# What is being asked
The line containing "cyan trapezoid: (463, 623)" marks the start, and the last line of the records below marks the end. Print that run exactly and nothing else.

Items listed in a dataset

╭──

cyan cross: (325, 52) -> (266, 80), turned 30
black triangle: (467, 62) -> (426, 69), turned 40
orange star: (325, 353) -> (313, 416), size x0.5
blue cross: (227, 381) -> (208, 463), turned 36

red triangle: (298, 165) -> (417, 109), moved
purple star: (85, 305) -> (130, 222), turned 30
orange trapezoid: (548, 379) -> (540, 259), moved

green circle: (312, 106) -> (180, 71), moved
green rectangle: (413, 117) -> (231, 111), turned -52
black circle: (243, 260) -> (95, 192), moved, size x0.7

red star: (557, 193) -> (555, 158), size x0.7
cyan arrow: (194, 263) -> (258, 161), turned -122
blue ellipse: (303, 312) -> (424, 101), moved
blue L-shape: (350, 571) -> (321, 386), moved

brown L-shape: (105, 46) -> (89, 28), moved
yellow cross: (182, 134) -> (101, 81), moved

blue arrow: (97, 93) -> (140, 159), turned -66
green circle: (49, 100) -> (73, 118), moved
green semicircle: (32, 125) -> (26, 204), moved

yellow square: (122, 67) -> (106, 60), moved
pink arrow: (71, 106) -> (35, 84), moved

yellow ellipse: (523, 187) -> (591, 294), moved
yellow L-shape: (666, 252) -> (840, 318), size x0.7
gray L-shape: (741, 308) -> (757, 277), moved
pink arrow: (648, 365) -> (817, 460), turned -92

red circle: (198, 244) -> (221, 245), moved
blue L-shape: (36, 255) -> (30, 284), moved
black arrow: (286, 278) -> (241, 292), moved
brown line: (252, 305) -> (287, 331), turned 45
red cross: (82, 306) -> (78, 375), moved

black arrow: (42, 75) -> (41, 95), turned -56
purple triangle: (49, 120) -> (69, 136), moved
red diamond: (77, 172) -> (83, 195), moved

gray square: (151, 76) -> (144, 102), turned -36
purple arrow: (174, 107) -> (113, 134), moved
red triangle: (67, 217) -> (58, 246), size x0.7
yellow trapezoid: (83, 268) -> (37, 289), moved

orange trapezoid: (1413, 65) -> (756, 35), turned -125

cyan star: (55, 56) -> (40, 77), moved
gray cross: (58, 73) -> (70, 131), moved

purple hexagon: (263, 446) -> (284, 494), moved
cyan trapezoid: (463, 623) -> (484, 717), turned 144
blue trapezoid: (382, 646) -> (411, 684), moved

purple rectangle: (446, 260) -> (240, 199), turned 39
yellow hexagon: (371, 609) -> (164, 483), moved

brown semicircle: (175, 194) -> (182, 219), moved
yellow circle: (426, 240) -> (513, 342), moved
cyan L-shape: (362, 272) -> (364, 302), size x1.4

╰──

# Response for this exercise
cyan trapezoid: (463, 623) -> (484, 717), turned 144
blue trapezoid: (382, 646) -> (411, 684), moved

purple rectangle: (446, 260) -> (240, 199), turned 39
yellow hexagon: (371, 609) -> (164, 483), moved

brown semicircle: (175, 194) -> (182, 219), moved
yellow circle: (426, 240) -> (513, 342), moved
cyan L-shape: (362, 272) -> (364, 302), size x1.4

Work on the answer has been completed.